[[ Materials provided open ]]
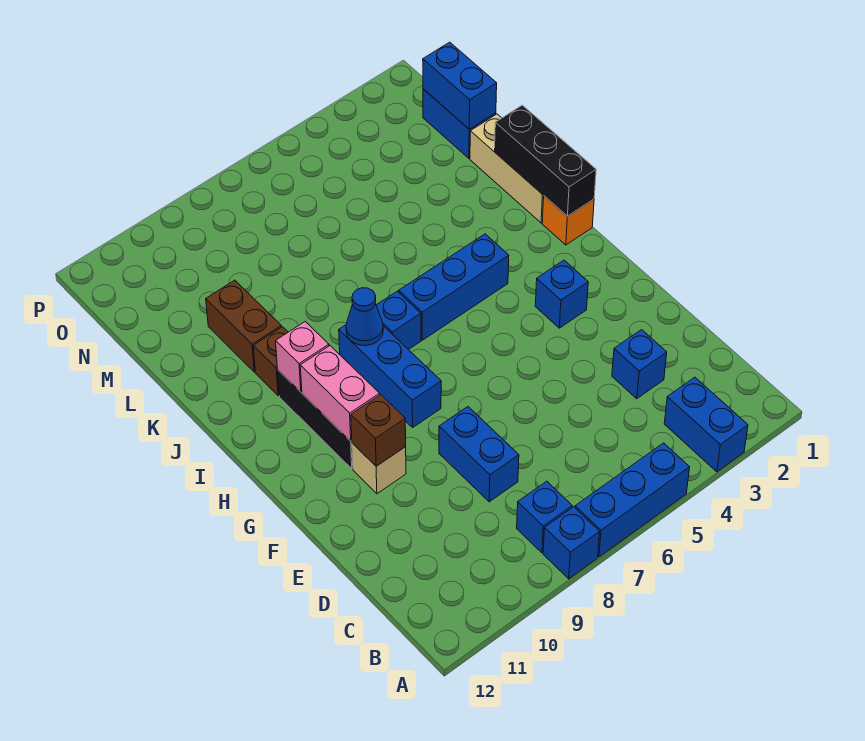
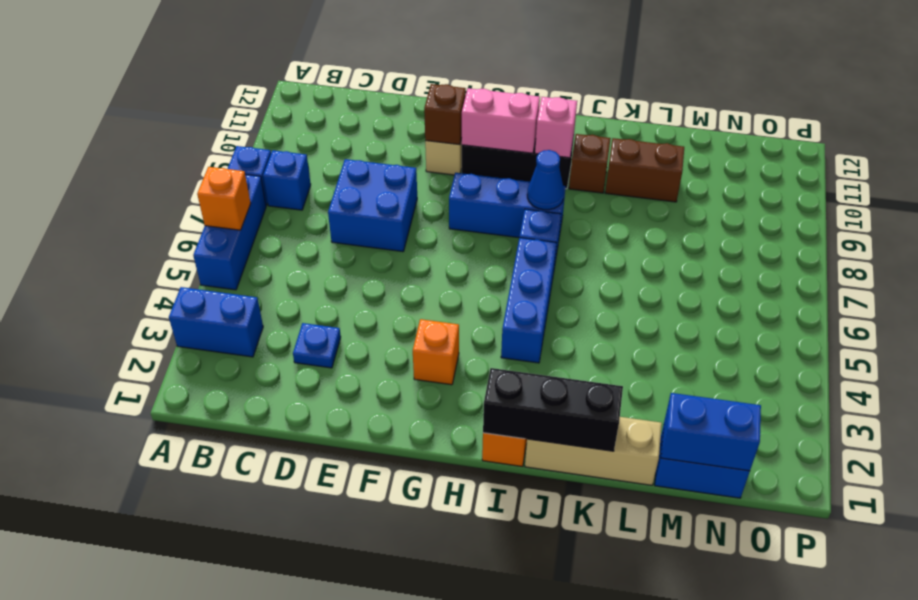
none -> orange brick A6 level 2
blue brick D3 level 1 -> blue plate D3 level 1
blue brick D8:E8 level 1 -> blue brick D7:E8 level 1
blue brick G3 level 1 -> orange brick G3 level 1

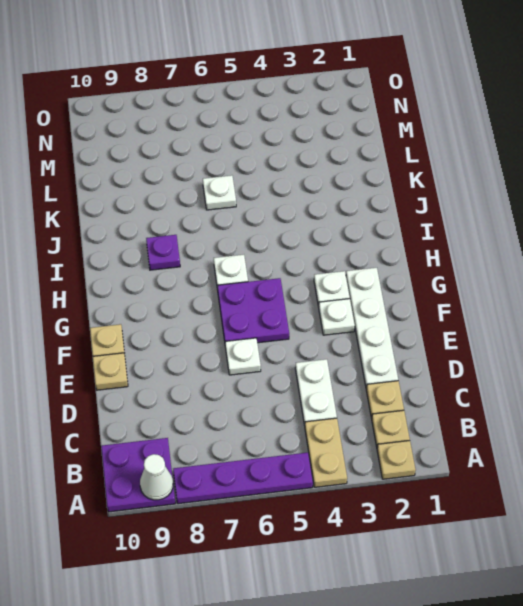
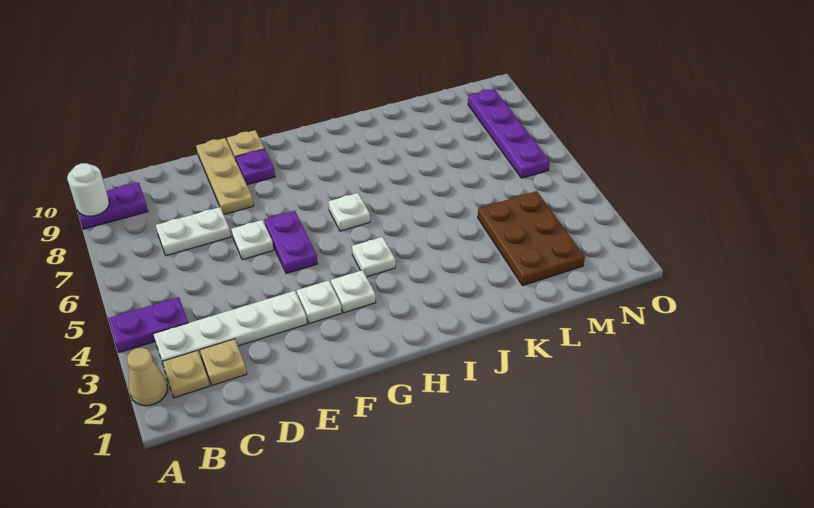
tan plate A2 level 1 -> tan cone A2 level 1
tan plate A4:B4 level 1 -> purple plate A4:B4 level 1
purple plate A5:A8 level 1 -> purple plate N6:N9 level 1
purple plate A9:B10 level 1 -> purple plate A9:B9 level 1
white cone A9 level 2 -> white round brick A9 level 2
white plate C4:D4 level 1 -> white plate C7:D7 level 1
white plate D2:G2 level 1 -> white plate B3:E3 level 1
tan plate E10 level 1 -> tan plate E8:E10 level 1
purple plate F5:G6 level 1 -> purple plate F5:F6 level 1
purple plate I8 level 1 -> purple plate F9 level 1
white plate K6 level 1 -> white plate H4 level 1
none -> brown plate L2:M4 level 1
[[ Materials provided closed ]]
# Exercise details:
What is needed is an exact copy of the data, with the pictures removed.

# Reply to the task:
none -> orange brick A6 level 2
blue brick D3 level 1 -> blue plate D3 level 1
blue brick D8:E8 level 1 -> blue brick D7:E8 level 1
blue brick G3 level 1 -> orange brick G3 level 1

tan plate A2 level 1 -> tan cone A2 level 1
tan plate A4:B4 level 1 -> purple plate A4:B4 level 1
purple plate A5:A8 level 1 -> purple plate N6:N9 level 1
purple plate A9:B10 level 1 -> purple plate A9:B9 level 1
white cone A9 level 2 -> white round brick A9 level 2
white plate C4:D4 level 1 -> white plate C7:D7 level 1
white plate D2:G2 level 1 -> white plate B3:E3 level 1
tan plate E10 level 1 -> tan plate E8:E10 level 1
purple plate F5:G6 level 1 -> purple plate F5:F6 level 1
purple plate I8 level 1 -> purple plate F9 level 1
white plate K6 level 1 -> white plate H4 level 1
none -> brown plate L2:M4 level 1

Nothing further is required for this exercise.